### WHAT YOU ARE ASKED TO DO:
In the entries below, find each line with the string "spool" and copy it.

### RECORDS FOR THE TASK:
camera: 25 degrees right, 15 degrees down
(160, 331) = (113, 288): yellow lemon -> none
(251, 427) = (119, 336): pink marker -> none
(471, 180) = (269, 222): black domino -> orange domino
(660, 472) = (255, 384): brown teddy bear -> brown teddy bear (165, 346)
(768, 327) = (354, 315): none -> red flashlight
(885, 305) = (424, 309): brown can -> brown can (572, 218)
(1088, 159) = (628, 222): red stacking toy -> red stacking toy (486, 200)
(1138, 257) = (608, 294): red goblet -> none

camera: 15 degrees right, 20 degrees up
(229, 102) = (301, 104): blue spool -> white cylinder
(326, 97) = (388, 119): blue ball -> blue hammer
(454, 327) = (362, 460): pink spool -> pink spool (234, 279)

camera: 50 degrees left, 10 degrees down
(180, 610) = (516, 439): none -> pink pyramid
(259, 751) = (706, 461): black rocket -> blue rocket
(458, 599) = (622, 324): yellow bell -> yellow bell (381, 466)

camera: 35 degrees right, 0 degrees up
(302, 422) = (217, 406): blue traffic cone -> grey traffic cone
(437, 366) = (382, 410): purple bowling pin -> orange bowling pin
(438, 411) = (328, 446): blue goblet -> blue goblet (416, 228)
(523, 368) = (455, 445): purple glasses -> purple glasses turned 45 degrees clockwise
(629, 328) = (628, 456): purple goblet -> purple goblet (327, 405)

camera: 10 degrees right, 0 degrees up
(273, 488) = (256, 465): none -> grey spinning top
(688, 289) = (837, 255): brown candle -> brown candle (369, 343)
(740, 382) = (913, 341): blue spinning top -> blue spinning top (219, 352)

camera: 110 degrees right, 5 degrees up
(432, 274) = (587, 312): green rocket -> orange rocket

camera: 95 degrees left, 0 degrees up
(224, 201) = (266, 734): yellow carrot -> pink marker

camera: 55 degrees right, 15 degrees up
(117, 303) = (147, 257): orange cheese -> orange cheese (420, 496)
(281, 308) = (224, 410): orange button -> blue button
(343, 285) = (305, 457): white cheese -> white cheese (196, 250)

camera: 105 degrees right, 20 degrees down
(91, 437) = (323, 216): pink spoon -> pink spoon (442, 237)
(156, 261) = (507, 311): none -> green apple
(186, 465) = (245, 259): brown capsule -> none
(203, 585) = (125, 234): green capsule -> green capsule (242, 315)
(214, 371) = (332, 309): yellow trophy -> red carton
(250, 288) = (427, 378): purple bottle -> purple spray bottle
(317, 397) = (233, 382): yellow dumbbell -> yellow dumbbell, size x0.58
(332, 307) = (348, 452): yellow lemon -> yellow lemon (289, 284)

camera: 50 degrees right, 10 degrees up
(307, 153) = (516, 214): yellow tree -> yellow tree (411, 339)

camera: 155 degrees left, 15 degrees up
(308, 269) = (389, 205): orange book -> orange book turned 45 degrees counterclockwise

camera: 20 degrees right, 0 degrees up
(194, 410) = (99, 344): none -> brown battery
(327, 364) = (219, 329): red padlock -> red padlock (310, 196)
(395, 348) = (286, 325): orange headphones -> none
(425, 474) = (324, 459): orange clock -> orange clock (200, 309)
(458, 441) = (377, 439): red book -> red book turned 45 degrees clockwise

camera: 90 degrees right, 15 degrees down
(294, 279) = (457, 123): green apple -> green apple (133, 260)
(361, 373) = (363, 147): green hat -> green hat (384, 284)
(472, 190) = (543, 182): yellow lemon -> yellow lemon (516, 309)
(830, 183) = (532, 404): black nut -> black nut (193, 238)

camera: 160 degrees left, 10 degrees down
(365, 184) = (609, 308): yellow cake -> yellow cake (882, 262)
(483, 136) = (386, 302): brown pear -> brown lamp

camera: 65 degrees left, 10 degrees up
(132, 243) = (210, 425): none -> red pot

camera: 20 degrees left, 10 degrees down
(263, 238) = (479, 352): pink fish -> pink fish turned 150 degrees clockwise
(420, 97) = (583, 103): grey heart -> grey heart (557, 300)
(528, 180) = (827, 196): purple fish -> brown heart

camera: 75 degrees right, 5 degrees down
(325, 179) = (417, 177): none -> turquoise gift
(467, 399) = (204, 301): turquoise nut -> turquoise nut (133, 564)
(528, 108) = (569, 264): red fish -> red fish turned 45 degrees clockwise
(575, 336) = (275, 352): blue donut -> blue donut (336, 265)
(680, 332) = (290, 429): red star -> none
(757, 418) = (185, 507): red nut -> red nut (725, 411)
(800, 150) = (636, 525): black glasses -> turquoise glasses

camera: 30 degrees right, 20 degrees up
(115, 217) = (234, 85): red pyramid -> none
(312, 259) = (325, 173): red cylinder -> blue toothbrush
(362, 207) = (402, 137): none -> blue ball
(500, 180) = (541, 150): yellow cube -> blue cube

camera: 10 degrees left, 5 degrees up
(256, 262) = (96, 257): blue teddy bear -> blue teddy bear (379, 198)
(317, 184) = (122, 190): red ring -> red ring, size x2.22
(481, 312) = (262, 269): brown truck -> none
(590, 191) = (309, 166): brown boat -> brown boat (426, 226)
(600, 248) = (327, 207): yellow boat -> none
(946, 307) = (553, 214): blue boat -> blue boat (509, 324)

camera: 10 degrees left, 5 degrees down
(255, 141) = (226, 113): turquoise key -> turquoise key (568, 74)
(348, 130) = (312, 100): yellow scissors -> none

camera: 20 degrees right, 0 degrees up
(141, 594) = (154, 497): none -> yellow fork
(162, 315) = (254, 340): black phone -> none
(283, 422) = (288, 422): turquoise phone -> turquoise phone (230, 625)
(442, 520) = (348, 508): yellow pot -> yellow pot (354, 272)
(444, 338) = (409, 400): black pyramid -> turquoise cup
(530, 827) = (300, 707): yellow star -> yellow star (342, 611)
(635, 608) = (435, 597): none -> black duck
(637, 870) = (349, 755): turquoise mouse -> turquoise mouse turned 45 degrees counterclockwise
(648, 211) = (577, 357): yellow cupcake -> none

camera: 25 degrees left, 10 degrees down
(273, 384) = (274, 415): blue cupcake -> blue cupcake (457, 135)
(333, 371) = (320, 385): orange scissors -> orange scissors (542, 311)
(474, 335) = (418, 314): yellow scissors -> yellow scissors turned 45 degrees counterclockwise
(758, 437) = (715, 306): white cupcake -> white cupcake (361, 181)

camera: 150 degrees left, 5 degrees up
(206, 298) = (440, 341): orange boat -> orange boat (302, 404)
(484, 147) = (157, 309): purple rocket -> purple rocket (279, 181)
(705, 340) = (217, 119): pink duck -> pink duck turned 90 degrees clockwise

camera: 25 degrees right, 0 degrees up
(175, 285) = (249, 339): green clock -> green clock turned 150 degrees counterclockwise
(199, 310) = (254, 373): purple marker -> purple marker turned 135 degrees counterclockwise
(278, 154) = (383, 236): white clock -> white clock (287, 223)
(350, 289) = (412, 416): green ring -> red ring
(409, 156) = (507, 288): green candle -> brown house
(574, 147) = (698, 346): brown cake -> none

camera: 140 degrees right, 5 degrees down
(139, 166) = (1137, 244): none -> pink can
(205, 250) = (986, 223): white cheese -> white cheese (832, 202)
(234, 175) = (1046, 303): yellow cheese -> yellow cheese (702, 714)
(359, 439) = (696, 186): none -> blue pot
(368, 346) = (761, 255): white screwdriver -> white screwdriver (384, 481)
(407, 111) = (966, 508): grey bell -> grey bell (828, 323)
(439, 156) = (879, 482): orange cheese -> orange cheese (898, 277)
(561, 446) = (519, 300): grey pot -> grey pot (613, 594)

### RESPONSE FOR THIS EXERCISE:
(229, 102) = (301, 104): blue spool -> white cylinder
(454, 327) = (362, 460): pink spool -> pink spool (234, 279)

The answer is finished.